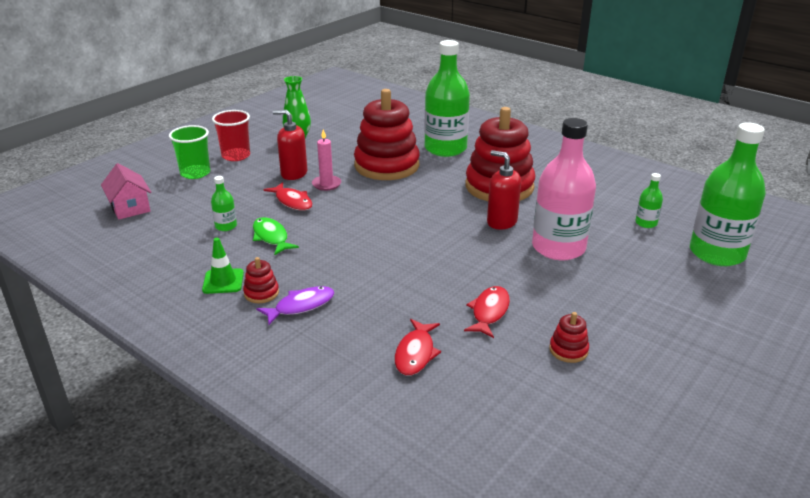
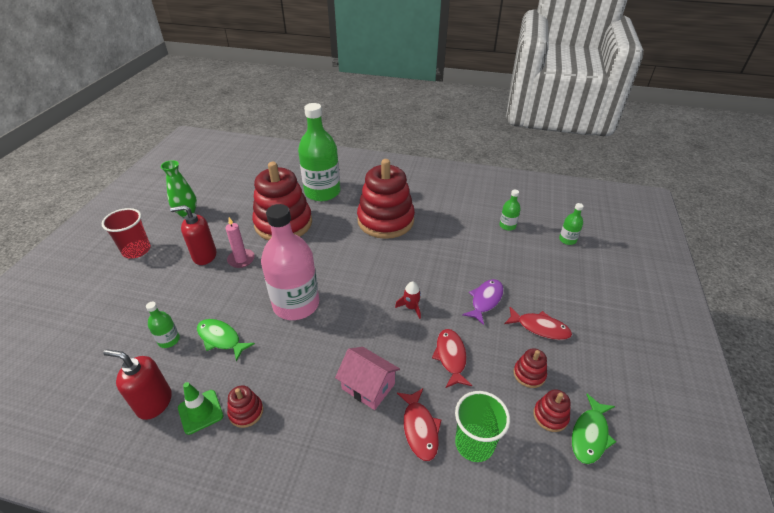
camera: 25 degrees left, 10 degrees up
(130, 207) = (52, 349): pink house -> pink house (368, 386)
(195, 173) = (104, 283): green cup -> green cup (474, 443)
(292, 201) = (219, 289): red fish -> red fish (540, 328)
(301, 306) = (292, 413): purple fish -> purple fish (485, 300)
(475, 263) = (411, 307): none -> red rocket
(501, 222) = (407, 257): red soap dispenser -> red soap dispenser (154, 403)
(558, 247) = (463, 270): pink bottle -> pink bottle (296, 304)
(566, 388) = (550, 416): none -> red stacking toy
(601, 416) = (590, 434): none -> green fish
(717, 253) = (567, 240): green bottle -> green bottle, size x0.42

....

Problem description:
Copy each line exactly, beginning at the one with "(475, 263) = (411, 307): none -> red rocket" and stopping after the last line of the entries. Include nothing else.

Your solution:
(475, 263) = (411, 307): none -> red rocket
(501, 222) = (407, 257): red soap dispenser -> red soap dispenser (154, 403)
(558, 247) = (463, 270): pink bottle -> pink bottle (296, 304)
(566, 388) = (550, 416): none -> red stacking toy
(601, 416) = (590, 434): none -> green fish
(717, 253) = (567, 240): green bottle -> green bottle, size x0.42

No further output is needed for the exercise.